_Work order_
Type again, exactly, the lines below from the start through the line that includes "R9: 8.2k (BUF, GND) -> 68 (BUF, GND)".

_Input data_
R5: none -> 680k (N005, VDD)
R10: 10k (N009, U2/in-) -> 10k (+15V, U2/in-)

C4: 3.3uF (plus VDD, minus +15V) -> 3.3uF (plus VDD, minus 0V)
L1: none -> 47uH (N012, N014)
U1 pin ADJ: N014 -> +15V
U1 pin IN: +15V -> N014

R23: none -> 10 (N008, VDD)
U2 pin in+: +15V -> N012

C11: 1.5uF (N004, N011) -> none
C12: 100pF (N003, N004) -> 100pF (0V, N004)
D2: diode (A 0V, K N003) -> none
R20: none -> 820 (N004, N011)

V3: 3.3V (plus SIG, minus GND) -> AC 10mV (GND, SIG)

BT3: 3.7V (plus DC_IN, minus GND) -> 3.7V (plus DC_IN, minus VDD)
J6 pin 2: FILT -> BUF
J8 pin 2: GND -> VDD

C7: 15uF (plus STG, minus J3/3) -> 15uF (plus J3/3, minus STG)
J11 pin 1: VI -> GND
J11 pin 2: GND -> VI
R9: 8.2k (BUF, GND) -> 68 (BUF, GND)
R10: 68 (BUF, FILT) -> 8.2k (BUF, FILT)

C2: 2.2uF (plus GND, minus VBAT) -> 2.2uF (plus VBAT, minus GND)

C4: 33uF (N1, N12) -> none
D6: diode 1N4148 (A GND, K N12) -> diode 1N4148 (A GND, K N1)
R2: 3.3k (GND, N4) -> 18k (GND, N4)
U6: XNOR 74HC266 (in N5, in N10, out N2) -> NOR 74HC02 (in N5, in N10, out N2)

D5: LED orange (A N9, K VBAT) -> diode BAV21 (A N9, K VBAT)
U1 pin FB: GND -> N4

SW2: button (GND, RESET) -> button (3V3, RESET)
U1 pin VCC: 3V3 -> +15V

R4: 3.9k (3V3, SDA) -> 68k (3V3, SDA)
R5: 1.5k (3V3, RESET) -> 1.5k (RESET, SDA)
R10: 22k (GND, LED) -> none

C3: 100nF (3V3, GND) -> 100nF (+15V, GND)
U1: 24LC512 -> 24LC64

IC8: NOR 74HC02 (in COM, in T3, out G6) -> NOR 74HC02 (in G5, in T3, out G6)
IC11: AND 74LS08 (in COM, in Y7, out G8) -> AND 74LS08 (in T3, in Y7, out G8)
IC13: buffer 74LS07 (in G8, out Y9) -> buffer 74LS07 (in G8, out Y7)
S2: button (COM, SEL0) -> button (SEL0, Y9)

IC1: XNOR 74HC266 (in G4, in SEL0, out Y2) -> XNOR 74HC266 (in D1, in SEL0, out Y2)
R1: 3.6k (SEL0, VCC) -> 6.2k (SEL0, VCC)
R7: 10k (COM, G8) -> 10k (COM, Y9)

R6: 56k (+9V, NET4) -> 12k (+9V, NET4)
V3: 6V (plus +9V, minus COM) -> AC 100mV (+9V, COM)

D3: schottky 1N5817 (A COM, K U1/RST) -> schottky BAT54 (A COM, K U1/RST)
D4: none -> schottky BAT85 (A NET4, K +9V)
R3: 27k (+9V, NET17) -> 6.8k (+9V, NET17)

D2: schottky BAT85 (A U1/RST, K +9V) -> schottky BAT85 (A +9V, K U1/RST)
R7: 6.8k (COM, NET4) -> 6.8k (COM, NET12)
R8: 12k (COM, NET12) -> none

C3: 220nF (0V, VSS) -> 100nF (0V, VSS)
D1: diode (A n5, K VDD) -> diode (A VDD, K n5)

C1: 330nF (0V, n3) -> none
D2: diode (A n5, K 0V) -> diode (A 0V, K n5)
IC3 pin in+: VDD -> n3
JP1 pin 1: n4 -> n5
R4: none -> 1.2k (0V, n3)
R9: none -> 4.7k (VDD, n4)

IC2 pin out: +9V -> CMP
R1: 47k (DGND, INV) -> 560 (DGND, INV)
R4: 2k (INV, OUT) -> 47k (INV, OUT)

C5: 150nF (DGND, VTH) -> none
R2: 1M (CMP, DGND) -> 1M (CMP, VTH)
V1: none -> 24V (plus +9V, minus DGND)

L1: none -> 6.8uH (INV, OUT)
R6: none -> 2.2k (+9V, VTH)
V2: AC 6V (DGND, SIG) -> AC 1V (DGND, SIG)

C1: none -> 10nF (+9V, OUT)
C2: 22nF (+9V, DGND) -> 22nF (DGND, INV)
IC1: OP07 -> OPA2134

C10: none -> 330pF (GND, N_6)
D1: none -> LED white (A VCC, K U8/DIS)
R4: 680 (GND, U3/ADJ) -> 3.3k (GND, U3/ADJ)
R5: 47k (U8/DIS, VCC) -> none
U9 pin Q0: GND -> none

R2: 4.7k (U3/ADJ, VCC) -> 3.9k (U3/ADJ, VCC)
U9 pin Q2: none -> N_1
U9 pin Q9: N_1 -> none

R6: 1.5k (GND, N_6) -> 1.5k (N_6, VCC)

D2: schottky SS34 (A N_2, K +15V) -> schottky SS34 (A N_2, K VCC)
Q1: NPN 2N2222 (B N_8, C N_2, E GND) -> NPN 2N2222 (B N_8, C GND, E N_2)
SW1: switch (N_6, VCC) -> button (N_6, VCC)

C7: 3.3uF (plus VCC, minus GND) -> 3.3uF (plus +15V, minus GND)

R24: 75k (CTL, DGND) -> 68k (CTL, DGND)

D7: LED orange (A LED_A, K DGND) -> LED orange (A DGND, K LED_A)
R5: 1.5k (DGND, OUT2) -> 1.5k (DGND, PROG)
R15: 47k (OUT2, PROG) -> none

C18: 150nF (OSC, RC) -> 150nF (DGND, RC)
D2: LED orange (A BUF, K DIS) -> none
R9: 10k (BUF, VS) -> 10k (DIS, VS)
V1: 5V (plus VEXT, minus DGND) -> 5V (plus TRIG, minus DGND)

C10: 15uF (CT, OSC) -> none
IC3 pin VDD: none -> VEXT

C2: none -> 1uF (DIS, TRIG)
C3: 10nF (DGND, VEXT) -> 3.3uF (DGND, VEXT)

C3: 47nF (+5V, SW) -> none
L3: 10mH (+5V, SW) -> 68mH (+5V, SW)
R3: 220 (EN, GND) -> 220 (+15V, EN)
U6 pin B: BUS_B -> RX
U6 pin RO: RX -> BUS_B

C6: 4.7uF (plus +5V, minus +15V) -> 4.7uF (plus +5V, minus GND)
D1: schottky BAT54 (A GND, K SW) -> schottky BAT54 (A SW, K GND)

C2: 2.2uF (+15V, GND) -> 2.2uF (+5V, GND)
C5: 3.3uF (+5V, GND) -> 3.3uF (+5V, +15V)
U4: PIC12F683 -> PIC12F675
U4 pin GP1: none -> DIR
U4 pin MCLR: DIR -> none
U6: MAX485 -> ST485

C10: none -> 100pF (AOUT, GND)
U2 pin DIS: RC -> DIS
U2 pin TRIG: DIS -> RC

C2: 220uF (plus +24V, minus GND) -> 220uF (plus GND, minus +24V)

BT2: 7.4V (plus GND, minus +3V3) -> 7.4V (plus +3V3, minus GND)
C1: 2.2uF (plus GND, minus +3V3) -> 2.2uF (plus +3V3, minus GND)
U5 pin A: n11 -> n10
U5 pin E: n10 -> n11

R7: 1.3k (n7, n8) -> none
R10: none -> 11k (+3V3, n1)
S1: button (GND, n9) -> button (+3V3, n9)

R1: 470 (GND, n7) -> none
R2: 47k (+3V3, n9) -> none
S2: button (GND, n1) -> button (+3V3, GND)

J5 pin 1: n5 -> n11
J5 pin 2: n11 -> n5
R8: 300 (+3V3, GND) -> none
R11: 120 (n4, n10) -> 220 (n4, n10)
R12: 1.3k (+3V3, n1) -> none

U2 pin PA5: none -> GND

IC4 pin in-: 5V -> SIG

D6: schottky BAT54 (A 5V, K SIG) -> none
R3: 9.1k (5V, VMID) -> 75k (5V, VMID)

_Written reply_
R5: none -> 680k (N005, VDD)
R10: 10k (N009, U2/in-) -> 10k (+15V, U2/in-)

C4: 3.3uF (plus VDD, minus +15V) -> 3.3uF (plus VDD, minus 0V)
L1: none -> 47uH (N012, N014)
U1 pin ADJ: N014 -> +15V
U1 pin IN: +15V -> N014

R23: none -> 10 (N008, VDD)
U2 pin in+: +15V -> N012

C11: 1.5uF (N004, N011) -> none
C12: 100pF (N003, N004) -> 100pF (0V, N004)
D2: diode (A 0V, K N003) -> none
R20: none -> 820 (N004, N011)

V3: 3.3V (plus SIG, minus GND) -> AC 10mV (GND, SIG)

BT3: 3.7V (plus DC_IN, minus GND) -> 3.7V (plus DC_IN, minus VDD)
J6 pin 2: FILT -> BUF
J8 pin 2: GND -> VDD

C7: 15uF (plus STG, minus J3/3) -> 15uF (plus J3/3, minus STG)
J11 pin 1: VI -> GND
J11 pin 2: GND -> VI
R9: 8.2k (BUF, GND) -> 68 (BUF, GND)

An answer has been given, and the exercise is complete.